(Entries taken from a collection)
* * *
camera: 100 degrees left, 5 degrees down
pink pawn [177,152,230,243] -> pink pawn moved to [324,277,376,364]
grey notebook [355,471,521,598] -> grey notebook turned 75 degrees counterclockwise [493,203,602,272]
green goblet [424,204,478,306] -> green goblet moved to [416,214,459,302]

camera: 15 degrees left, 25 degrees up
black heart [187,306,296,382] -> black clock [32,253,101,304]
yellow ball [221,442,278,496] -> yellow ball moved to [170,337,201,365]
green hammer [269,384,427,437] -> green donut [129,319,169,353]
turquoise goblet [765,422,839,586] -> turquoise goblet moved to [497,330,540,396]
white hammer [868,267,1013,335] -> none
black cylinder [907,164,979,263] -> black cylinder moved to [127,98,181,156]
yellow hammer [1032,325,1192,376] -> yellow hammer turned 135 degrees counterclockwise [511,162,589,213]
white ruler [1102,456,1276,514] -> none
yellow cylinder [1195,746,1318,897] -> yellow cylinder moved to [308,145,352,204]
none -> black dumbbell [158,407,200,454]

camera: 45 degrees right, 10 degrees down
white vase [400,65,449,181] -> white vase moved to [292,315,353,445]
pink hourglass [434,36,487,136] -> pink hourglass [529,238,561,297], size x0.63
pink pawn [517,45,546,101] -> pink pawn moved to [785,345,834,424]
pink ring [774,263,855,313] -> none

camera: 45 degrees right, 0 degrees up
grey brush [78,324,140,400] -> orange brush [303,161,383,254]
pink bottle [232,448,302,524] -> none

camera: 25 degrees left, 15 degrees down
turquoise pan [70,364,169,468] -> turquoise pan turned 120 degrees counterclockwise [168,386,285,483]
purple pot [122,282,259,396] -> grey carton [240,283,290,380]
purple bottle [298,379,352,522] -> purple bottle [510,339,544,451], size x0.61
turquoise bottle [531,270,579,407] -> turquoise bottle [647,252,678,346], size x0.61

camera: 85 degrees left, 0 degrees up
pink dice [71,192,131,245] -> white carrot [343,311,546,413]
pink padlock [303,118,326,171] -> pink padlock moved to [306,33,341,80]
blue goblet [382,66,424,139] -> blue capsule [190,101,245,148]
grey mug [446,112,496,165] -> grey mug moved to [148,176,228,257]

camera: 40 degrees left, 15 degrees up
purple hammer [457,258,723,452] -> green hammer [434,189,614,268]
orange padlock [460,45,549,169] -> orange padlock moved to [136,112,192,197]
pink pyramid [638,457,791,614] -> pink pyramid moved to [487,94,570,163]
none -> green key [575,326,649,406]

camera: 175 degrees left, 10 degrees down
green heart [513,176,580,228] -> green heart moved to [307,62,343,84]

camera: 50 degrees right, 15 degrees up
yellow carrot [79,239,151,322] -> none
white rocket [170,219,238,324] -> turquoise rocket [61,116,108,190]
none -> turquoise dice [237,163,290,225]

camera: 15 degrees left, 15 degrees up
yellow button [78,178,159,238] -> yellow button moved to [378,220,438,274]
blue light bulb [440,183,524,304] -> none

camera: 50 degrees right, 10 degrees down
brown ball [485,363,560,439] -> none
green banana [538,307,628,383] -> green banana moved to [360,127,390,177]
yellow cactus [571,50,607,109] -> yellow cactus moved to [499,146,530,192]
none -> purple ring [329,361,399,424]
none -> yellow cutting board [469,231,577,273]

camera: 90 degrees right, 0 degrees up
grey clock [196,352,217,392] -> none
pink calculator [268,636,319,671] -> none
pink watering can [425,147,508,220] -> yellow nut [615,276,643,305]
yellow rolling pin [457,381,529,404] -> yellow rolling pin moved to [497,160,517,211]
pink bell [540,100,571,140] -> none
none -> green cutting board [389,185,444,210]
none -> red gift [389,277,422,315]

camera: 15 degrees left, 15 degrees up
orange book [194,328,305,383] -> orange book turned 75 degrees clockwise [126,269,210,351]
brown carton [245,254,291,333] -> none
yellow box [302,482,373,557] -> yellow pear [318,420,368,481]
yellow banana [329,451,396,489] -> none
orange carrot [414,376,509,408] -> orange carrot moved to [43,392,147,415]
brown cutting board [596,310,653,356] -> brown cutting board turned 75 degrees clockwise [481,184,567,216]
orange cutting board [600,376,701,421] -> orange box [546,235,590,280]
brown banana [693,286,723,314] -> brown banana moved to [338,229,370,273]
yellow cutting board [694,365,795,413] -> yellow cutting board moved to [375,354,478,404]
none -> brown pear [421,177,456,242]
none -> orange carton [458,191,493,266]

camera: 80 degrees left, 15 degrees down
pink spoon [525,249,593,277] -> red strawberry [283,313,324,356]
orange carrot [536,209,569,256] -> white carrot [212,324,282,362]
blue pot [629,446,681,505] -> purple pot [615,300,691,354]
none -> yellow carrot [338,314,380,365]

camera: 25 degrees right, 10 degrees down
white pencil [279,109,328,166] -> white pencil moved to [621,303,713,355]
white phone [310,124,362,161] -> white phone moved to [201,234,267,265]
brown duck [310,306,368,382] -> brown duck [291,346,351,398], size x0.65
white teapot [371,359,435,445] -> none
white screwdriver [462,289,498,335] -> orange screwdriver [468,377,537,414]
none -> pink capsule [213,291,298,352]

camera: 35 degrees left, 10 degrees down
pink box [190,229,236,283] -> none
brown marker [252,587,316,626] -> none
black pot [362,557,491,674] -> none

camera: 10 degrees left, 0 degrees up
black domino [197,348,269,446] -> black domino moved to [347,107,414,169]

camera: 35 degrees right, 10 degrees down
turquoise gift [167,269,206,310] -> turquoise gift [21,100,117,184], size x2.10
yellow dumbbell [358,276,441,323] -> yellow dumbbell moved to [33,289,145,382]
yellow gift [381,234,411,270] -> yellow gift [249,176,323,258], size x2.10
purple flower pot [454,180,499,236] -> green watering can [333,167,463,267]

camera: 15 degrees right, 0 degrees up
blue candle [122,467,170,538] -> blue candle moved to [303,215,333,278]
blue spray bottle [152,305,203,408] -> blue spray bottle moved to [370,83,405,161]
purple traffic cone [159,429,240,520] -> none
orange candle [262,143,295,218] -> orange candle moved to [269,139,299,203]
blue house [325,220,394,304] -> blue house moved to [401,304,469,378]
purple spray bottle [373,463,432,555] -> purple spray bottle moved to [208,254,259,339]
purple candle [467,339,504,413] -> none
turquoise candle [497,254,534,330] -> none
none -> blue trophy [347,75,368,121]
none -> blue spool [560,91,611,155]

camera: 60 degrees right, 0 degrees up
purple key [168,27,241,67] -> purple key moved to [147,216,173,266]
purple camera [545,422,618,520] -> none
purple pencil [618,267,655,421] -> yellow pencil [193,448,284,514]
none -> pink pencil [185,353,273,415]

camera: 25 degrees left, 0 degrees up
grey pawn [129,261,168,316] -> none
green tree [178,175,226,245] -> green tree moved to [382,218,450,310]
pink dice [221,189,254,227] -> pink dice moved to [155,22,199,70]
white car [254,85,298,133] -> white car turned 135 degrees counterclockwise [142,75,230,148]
* * *
| What you have to do |
Each line above must be output exactly as it stands.

| Task solution |
camera: 100 degrees left, 5 degrees down
pink pawn [177,152,230,243] -> pink pawn moved to [324,277,376,364]
grey notebook [355,471,521,598] -> grey notebook turned 75 degrees counterclockwise [493,203,602,272]
green goblet [424,204,478,306] -> green goblet moved to [416,214,459,302]

camera: 15 degrees left, 25 degrees up
black heart [187,306,296,382] -> black clock [32,253,101,304]
yellow ball [221,442,278,496] -> yellow ball moved to [170,337,201,365]
green hammer [269,384,427,437] -> green donut [129,319,169,353]
turquoise goblet [765,422,839,586] -> turquoise goblet moved to [497,330,540,396]
white hammer [868,267,1013,335] -> none
black cylinder [907,164,979,263] -> black cylinder moved to [127,98,181,156]
yellow hammer [1032,325,1192,376] -> yellow hammer turned 135 degrees counterclockwise [511,162,589,213]
white ruler [1102,456,1276,514] -> none
yellow cylinder [1195,746,1318,897] -> yellow cylinder moved to [308,145,352,204]
none -> black dumbbell [158,407,200,454]

camera: 45 degrees right, 10 degrees down
white vase [400,65,449,181] -> white vase moved to [292,315,353,445]
pink hourglass [434,36,487,136] -> pink hourglass [529,238,561,297], size x0.63
pink pawn [517,45,546,101] -> pink pawn moved to [785,345,834,424]
pink ring [774,263,855,313] -> none

camera: 45 degrees right, 0 degrees up
grey brush [78,324,140,400] -> orange brush [303,161,383,254]
pink bottle [232,448,302,524] -> none

camera: 25 degrees left, 15 degrees down
turquoise pan [70,364,169,468] -> turquoise pan turned 120 degrees counterclockwise [168,386,285,483]
purple pot [122,282,259,396] -> grey carton [240,283,290,380]
purple bottle [298,379,352,522] -> purple bottle [510,339,544,451], size x0.61
turquoise bottle [531,270,579,407] -> turquoise bottle [647,252,678,346], size x0.61

camera: 85 degrees left, 0 degrees up
pink dice [71,192,131,245] -> white carrot [343,311,546,413]
pink padlock [303,118,326,171] -> pink padlock moved to [306,33,341,80]
blue goblet [382,66,424,139] -> blue capsule [190,101,245,148]
grey mug [446,112,496,165] -> grey mug moved to [148,176,228,257]

camera: 40 degrees left, 15 degrees up
purple hammer [457,258,723,452] -> green hammer [434,189,614,268]
orange padlock [460,45,549,169] -> orange padlock moved to [136,112,192,197]
pink pyramid [638,457,791,614] -> pink pyramid moved to [487,94,570,163]
none -> green key [575,326,649,406]

camera: 175 degrees left, 10 degrees down
green heart [513,176,580,228] -> green heart moved to [307,62,343,84]

camera: 50 degrees right, 15 degrees up
yellow carrot [79,239,151,322] -> none
white rocket [170,219,238,324] -> turquoise rocket [61,116,108,190]
none -> turquoise dice [237,163,290,225]

camera: 15 degrees left, 15 degrees up
yellow button [78,178,159,238] -> yellow button moved to [378,220,438,274]
blue light bulb [440,183,524,304] -> none

camera: 50 degrees right, 10 degrees down
brown ball [485,363,560,439] -> none
green banana [538,307,628,383] -> green banana moved to [360,127,390,177]
yellow cactus [571,50,607,109] -> yellow cactus moved to [499,146,530,192]
none -> purple ring [329,361,399,424]
none -> yellow cutting board [469,231,577,273]

camera: 90 degrees right, 0 degrees up
grey clock [196,352,217,392] -> none
pink calculator [268,636,319,671] -> none
pink watering can [425,147,508,220] -> yellow nut [615,276,643,305]
yellow rolling pin [457,381,529,404] -> yellow rolling pin moved to [497,160,517,211]
pink bell [540,100,571,140] -> none
none -> green cutting board [389,185,444,210]
none -> red gift [389,277,422,315]

camera: 15 degrees left, 15 degrees up
orange book [194,328,305,383] -> orange book turned 75 degrees clockwise [126,269,210,351]
brown carton [245,254,291,333] -> none
yellow box [302,482,373,557] -> yellow pear [318,420,368,481]
yellow banana [329,451,396,489] -> none
orange carrot [414,376,509,408] -> orange carrot moved to [43,392,147,415]
brown cutting board [596,310,653,356] -> brown cutting board turned 75 degrees clockwise [481,184,567,216]
orange cutting board [600,376,701,421] -> orange box [546,235,590,280]
brown banana [693,286,723,314] -> brown banana moved to [338,229,370,273]
yellow cutting board [694,365,795,413] -> yellow cutting board moved to [375,354,478,404]
none -> brown pear [421,177,456,242]
none -> orange carton [458,191,493,266]

camera: 80 degrees left, 15 degrees down
pink spoon [525,249,593,277] -> red strawberry [283,313,324,356]
orange carrot [536,209,569,256] -> white carrot [212,324,282,362]
blue pot [629,446,681,505] -> purple pot [615,300,691,354]
none -> yellow carrot [338,314,380,365]

camera: 25 degrees right, 10 degrees down
white pencil [279,109,328,166] -> white pencil moved to [621,303,713,355]
white phone [310,124,362,161] -> white phone moved to [201,234,267,265]
brown duck [310,306,368,382] -> brown duck [291,346,351,398], size x0.65
white teapot [371,359,435,445] -> none
white screwdriver [462,289,498,335] -> orange screwdriver [468,377,537,414]
none -> pink capsule [213,291,298,352]

camera: 35 degrees left, 10 degrees down
pink box [190,229,236,283] -> none
brown marker [252,587,316,626] -> none
black pot [362,557,491,674] -> none

camera: 10 degrees left, 0 degrees up
black domino [197,348,269,446] -> black domino moved to [347,107,414,169]

camera: 35 degrees right, 10 degrees down
turquoise gift [167,269,206,310] -> turquoise gift [21,100,117,184], size x2.10
yellow dumbbell [358,276,441,323] -> yellow dumbbell moved to [33,289,145,382]
yellow gift [381,234,411,270] -> yellow gift [249,176,323,258], size x2.10
purple flower pot [454,180,499,236] -> green watering can [333,167,463,267]

camera: 15 degrees right, 0 degrees up
blue candle [122,467,170,538] -> blue candle moved to [303,215,333,278]
blue spray bottle [152,305,203,408] -> blue spray bottle moved to [370,83,405,161]
purple traffic cone [159,429,240,520] -> none
orange candle [262,143,295,218] -> orange candle moved to [269,139,299,203]
blue house [325,220,394,304] -> blue house moved to [401,304,469,378]
purple spray bottle [373,463,432,555] -> purple spray bottle moved to [208,254,259,339]
purple candle [467,339,504,413] -> none
turquoise candle [497,254,534,330] -> none
none -> blue trophy [347,75,368,121]
none -> blue spool [560,91,611,155]

camera: 60 degrees right, 0 degrees up
purple key [168,27,241,67] -> purple key moved to [147,216,173,266]
purple camera [545,422,618,520] -> none
purple pencil [618,267,655,421] -> yellow pencil [193,448,284,514]
none -> pink pencil [185,353,273,415]

camera: 25 degrees left, 0 degrees up
grey pawn [129,261,168,316] -> none
green tree [178,175,226,245] -> green tree moved to [382,218,450,310]
pink dice [221,189,254,227] -> pink dice moved to [155,22,199,70]
white car [254,85,298,133] -> white car turned 135 degrees counterclockwise [142,75,230,148]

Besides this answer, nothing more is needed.